**Problem details:**
The required output is the run of lines from the one holding "purple semicircle: (49, 147)" through the final line of the listing, restated word for word, with no pictures.

**Records to use:**
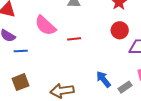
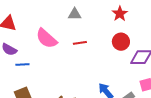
red line: (74, 39) -> (80, 43), moved

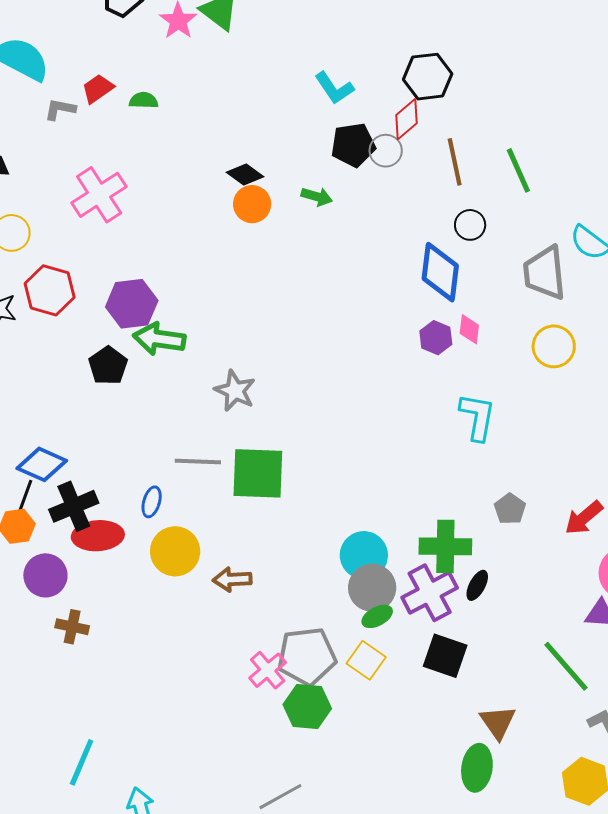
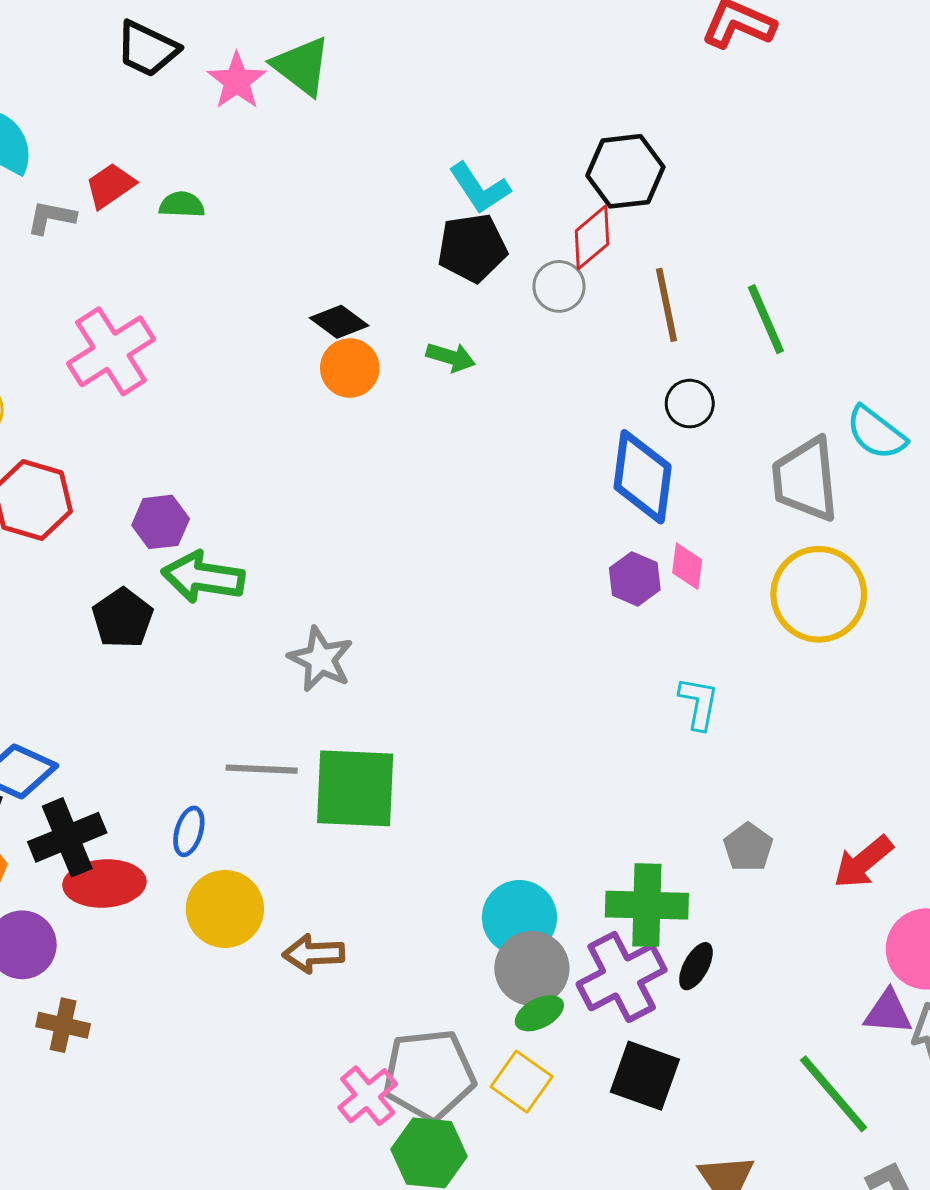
black pentagon: (353, 145) -> (472, 248), moved
purple hexagon: (132, 304) -> (161, 522), size x0.7
yellow circle: (554, 346) -> (819, 594), size x1.4
cyan L-shape: (477, 417) -> (699, 703), size x0.7

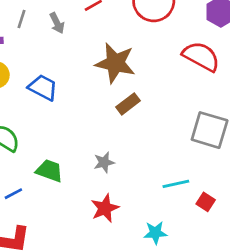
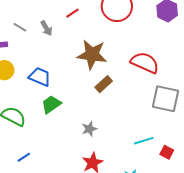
gray line: (22, 19) -> (20, 27), turned -72
red semicircle: (201, 56) -> (145, 63), moved
green trapezoid: (49, 171) -> (51, 104), moved, turned -50

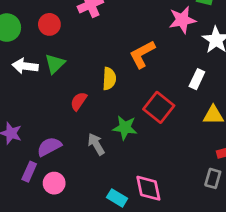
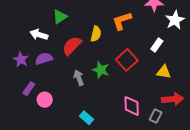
white arrow: (25, 66) -> (39, 35), moved
red semicircle: (79, 101) -> (72, 46), size x1.5
purple semicircle: (49, 147) -> (44, 59), moved
pink diamond: (148, 188) -> (132, 106), moved

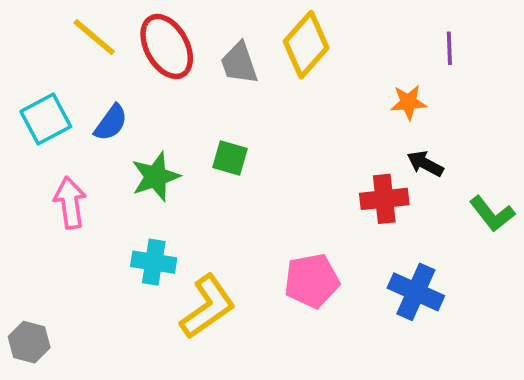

**Response box:**
purple semicircle: (49, 147) -> (44, 59), moved
pink diamond: (148, 188) -> (132, 106), moved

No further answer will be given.